Retype the lines below exactly, but only those from the line that has "Someone repainted the AquaGlazedDonut" through the line that has "Someone repainted the RoyalBlueGlazedDonut, which". Omit every picture.
#### DATA UNDER STUDY
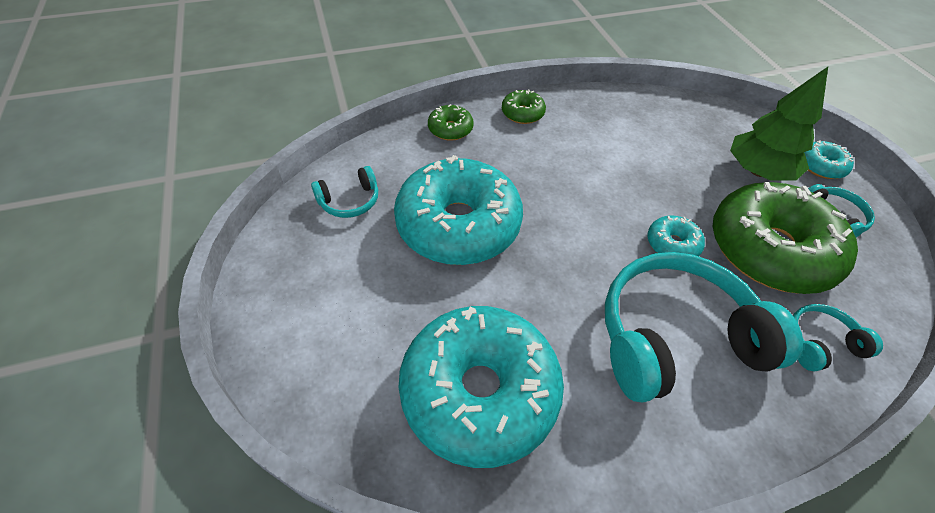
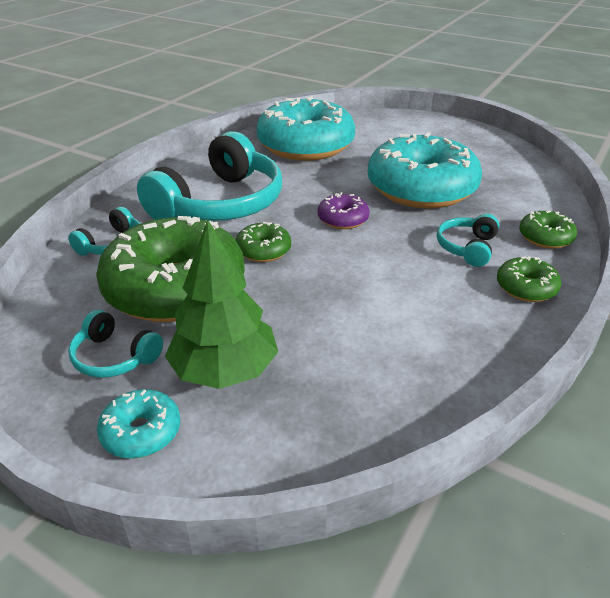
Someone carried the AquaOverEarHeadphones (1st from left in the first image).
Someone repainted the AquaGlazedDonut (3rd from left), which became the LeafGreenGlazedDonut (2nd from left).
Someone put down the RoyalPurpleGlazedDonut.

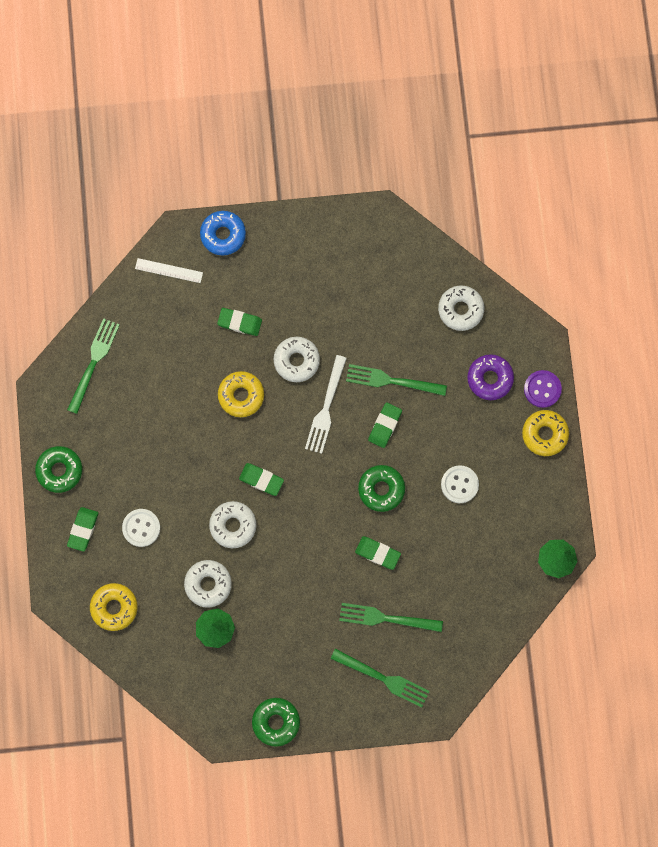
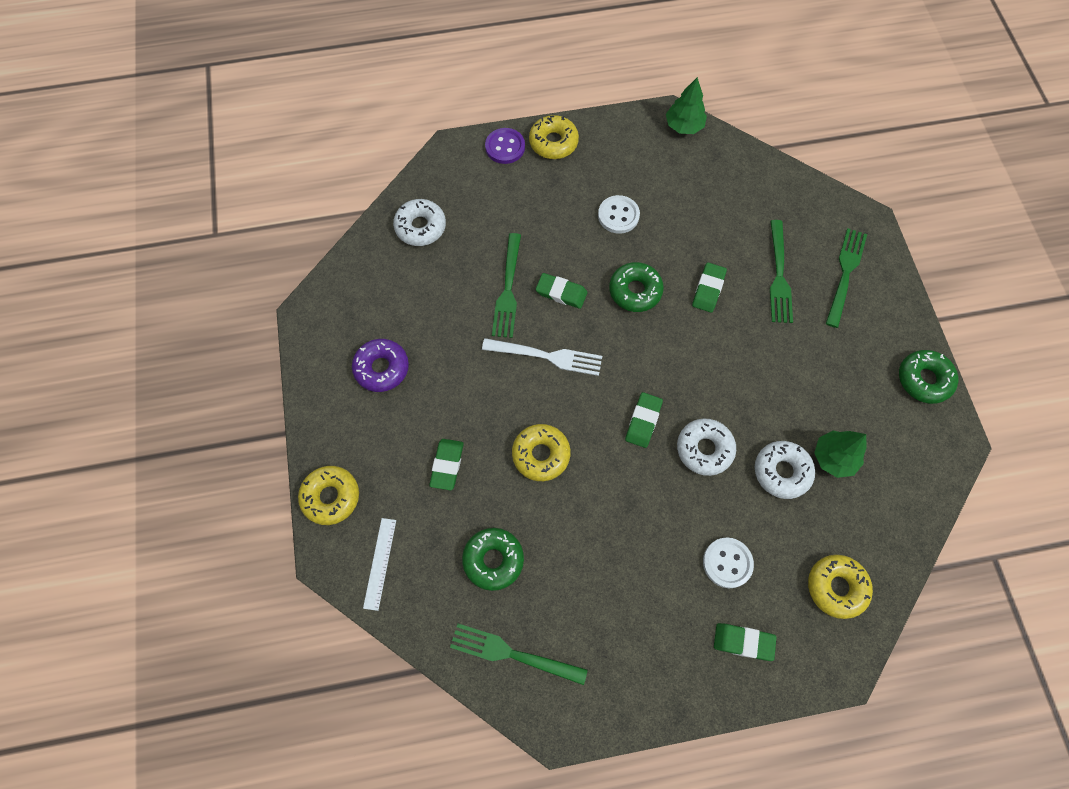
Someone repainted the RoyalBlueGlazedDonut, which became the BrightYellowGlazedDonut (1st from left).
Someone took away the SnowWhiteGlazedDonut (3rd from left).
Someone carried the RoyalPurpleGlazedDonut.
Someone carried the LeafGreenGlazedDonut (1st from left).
########
■ SOLUTION TO THIS PROBLEM ■
Someone repainted the AquaGlazedDonut (3rd from left), which became the LeafGreenGlazedDonut (2nd from left).
Someone put down the RoyalPurpleGlazedDonut.

Someone repainted the RoyalBlueGlazedDonut, which became the BrightYellowGlazedDonut (1st from left).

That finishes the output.